Exercise directions: Only one stretch of the data below should be repeated: the lines from the line containing "IR1 pin OUT: D2 -> D8" through the line containing "TOF pin SCL: RX -> D1", inclusive, exactly as they are.

=== Source data ===

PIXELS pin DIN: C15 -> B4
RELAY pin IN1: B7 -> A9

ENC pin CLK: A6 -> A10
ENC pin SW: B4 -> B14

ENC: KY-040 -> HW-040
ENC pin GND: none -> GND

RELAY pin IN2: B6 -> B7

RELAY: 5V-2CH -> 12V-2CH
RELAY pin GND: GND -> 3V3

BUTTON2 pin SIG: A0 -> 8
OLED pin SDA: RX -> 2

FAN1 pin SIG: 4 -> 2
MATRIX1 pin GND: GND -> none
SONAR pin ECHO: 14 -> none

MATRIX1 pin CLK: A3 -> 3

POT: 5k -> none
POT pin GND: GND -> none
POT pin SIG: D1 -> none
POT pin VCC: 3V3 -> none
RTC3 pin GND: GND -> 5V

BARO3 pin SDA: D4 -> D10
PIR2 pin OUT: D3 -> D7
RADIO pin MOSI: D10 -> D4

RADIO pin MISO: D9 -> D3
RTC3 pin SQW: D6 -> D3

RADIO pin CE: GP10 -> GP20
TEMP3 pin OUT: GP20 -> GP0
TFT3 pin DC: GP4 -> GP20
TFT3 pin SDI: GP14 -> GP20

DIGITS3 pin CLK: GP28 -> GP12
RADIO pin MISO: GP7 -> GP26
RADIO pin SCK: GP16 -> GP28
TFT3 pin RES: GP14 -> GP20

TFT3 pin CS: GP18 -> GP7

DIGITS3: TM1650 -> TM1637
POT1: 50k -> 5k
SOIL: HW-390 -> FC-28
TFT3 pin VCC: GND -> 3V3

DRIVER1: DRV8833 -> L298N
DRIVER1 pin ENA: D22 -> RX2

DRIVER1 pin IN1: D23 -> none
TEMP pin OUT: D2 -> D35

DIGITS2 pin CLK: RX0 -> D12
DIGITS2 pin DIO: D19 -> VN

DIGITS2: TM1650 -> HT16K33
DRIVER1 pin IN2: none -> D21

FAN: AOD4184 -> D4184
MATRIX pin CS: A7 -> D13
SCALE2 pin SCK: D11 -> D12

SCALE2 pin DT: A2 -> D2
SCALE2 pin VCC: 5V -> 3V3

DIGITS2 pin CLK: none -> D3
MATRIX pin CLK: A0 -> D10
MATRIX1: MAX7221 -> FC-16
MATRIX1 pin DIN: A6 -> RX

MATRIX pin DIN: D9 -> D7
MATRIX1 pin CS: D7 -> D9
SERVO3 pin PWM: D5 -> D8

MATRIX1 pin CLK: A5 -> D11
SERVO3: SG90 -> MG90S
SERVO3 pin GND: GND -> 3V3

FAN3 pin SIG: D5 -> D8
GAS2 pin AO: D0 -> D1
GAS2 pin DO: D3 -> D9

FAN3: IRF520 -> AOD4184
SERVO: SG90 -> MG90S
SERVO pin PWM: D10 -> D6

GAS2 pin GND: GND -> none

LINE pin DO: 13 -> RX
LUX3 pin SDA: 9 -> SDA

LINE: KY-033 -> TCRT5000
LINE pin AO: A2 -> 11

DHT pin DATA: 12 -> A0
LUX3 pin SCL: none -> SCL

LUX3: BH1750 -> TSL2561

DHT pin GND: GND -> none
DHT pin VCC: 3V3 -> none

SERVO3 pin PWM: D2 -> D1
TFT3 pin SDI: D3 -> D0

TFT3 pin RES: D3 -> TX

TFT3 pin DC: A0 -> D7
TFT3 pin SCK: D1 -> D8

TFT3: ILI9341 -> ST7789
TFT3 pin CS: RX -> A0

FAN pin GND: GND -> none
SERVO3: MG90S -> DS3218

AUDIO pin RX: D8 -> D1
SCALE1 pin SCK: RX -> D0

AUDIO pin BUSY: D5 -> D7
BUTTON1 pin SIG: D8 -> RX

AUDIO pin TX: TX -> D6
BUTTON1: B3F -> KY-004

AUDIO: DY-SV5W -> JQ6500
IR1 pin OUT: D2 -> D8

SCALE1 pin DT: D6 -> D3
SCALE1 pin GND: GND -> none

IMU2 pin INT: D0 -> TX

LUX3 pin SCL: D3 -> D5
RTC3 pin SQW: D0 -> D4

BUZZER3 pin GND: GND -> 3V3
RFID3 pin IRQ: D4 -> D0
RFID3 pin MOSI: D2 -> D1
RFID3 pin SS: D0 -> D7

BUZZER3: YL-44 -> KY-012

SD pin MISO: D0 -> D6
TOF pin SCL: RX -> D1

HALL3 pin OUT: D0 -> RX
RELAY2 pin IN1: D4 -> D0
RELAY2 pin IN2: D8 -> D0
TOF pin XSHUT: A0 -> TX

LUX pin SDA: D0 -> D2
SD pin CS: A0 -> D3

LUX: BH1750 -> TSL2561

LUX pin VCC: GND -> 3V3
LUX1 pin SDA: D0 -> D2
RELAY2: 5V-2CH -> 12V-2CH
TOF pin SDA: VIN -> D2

===

Result of the exercise:
IR1 pin OUT: D2 -> D8

SCALE1 pin DT: D6 -> D3
SCALE1 pin GND: GND -> none

IMU2 pin INT: D0 -> TX

LUX3 pin SCL: D3 -> D5
RTC3 pin SQW: D0 -> D4

BUZZER3 pin GND: GND -> 3V3
RFID3 pin IRQ: D4 -> D0
RFID3 pin MOSI: D2 -> D1
RFID3 pin SS: D0 -> D7

BUZZER3: YL-44 -> KY-012

SD pin MISO: D0 -> D6
TOF pin SCL: RX -> D1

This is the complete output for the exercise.